Dataset items
========================
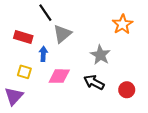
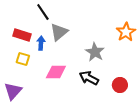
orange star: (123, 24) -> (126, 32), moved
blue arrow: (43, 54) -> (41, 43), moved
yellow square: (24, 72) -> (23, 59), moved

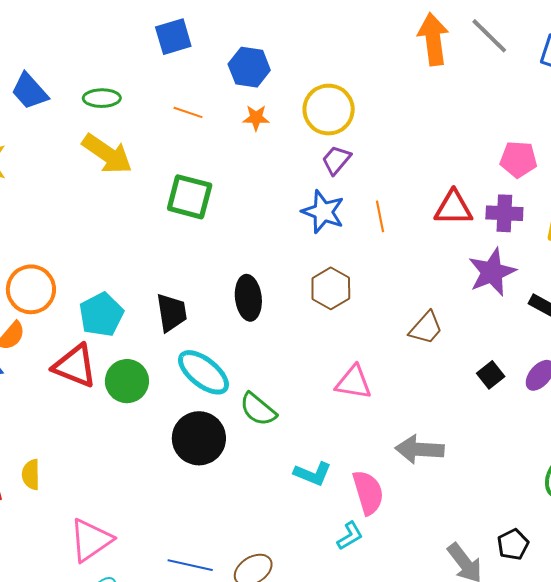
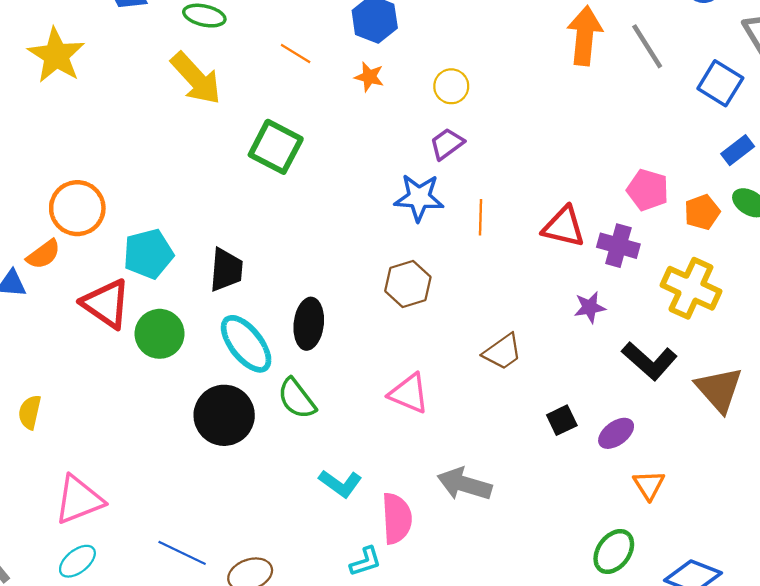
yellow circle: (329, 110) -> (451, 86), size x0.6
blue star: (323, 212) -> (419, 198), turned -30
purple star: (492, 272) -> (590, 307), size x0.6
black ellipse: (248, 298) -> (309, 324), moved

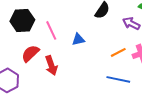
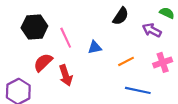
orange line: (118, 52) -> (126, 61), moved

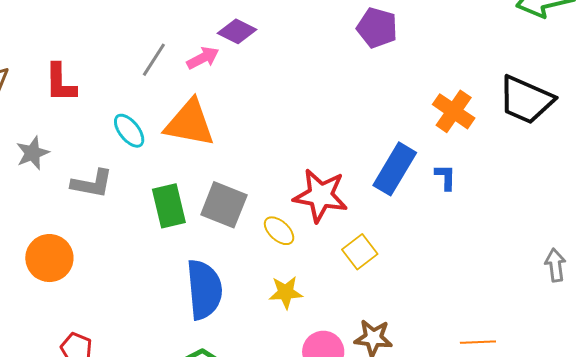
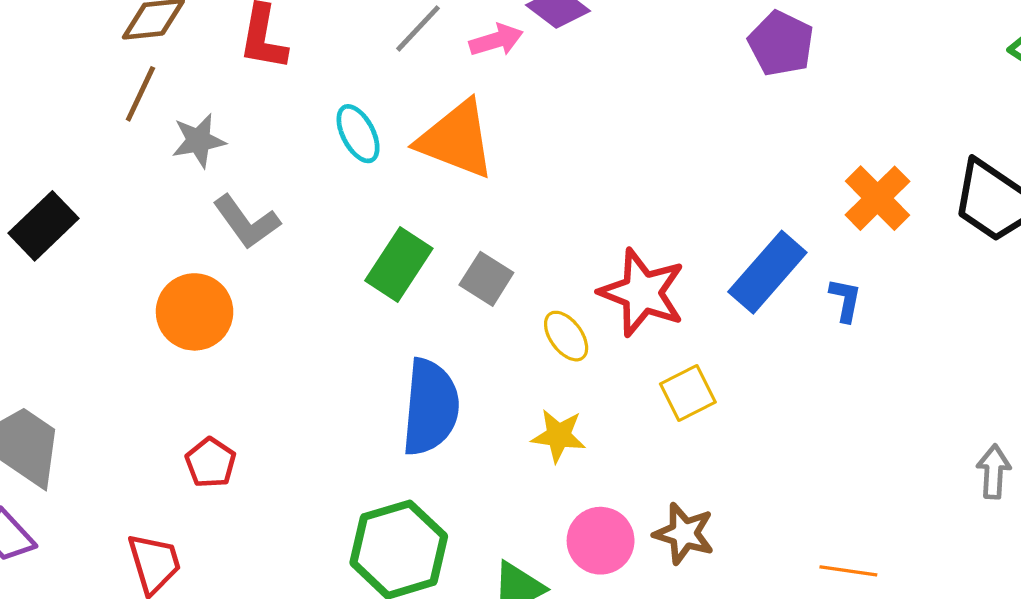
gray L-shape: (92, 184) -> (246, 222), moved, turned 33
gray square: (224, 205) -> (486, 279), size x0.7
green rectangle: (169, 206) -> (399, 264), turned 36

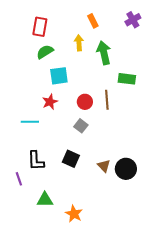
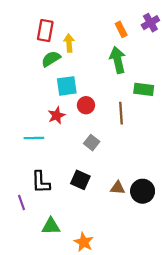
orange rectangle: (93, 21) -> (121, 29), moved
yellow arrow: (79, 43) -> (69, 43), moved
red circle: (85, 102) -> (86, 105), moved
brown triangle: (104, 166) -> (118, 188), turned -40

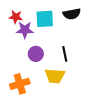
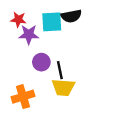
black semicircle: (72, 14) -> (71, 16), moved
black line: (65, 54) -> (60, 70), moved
========================
WORK INSTRUCTIONS
Copy out the data verbatim, excluding the pictures.

WRITTEN RESPONSE
orange star: (123, 24) -> (126, 32), moved
blue arrow: (43, 54) -> (41, 43), moved
yellow square: (24, 72) -> (23, 59), moved

yellow circle: (329, 110) -> (451, 86), size x0.6
blue star: (323, 212) -> (419, 198), turned -30
purple star: (492, 272) -> (590, 307), size x0.6
black ellipse: (248, 298) -> (309, 324), moved

orange line: (118, 52) -> (126, 61), moved

gray L-shape: (92, 184) -> (246, 222), moved, turned 33
gray square: (224, 205) -> (486, 279), size x0.7
green rectangle: (169, 206) -> (399, 264), turned 36

orange rectangle: (93, 21) -> (121, 29), moved
yellow arrow: (79, 43) -> (69, 43), moved
red circle: (85, 102) -> (86, 105), moved
brown triangle: (104, 166) -> (118, 188), turned -40

black semicircle: (72, 14) -> (71, 16), moved
black line: (65, 54) -> (60, 70), moved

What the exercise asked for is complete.